- [EXERCISE INPUT]
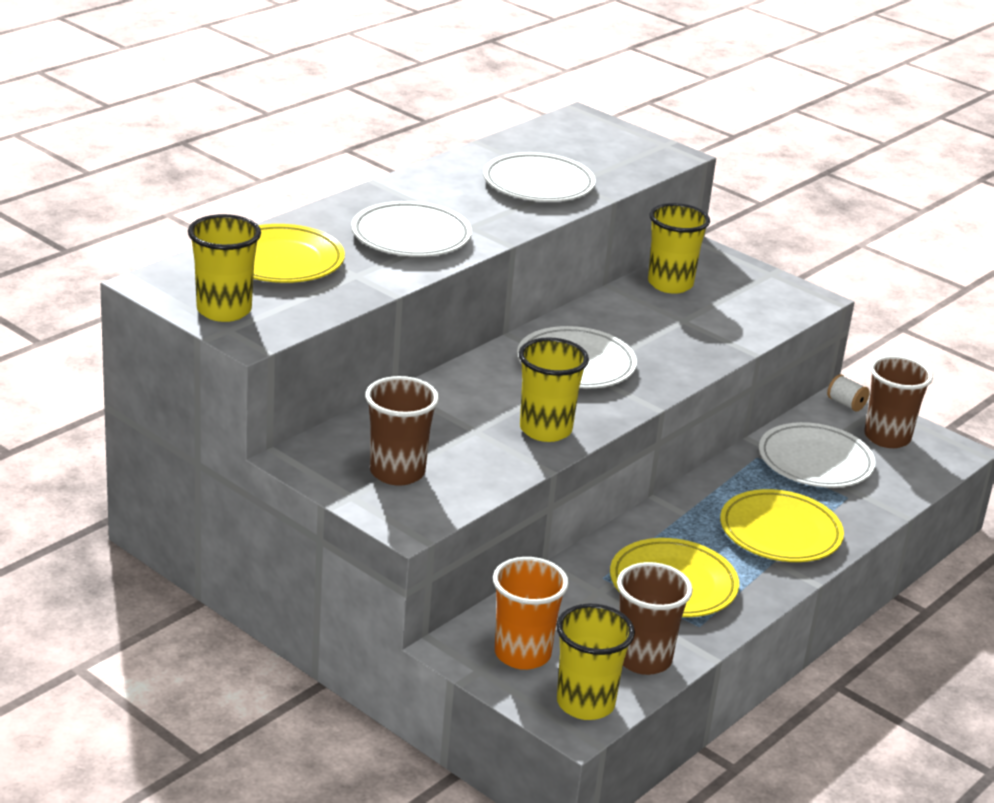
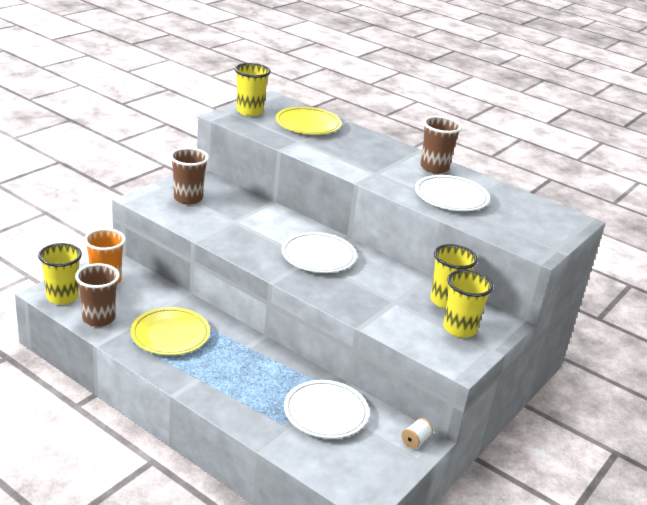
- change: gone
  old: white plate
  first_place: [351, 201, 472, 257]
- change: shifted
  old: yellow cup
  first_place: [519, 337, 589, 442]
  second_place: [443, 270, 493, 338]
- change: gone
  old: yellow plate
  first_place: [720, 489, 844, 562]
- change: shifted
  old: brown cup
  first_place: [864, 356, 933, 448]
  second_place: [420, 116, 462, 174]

- [DIRECTIONS]
Print exactly the lines of the records from the one containing "old: yellow plate" through the end, and nothing besides them.

- [SOLUTION]
  old: yellow plate
  first_place: [720, 489, 844, 562]
- change: shifted
  old: brown cup
  first_place: [864, 356, 933, 448]
  second_place: [420, 116, 462, 174]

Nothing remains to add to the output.